Records drawn from a dataset
=== Begin Enclosure ===

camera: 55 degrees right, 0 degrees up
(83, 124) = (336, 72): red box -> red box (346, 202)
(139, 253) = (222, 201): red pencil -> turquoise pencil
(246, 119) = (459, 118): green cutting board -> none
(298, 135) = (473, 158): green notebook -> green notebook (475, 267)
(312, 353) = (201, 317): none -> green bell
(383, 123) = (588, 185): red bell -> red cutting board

=== End Enclosure ===
=== Begin Enclosure ===

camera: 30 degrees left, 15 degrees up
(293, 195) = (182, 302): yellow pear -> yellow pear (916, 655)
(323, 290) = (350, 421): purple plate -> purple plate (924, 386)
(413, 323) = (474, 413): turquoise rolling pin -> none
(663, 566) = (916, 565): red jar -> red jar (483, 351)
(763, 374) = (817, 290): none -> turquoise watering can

=== End Enclosure ===

Working from the data above, extract solely the lines from the one containing "camera: 55 degrees right, 0 degrees up" through the one containing "(383, 123) = (588, 185): red", exactly as they appear, both included.

camera: 55 degrees right, 0 degrees up
(83, 124) = (336, 72): red box -> red box (346, 202)
(139, 253) = (222, 201): red pencil -> turquoise pencil
(246, 119) = (459, 118): green cutting board -> none
(298, 135) = (473, 158): green notebook -> green notebook (475, 267)
(312, 353) = (201, 317): none -> green bell
(383, 123) = (588, 185): red bell -> red cutting board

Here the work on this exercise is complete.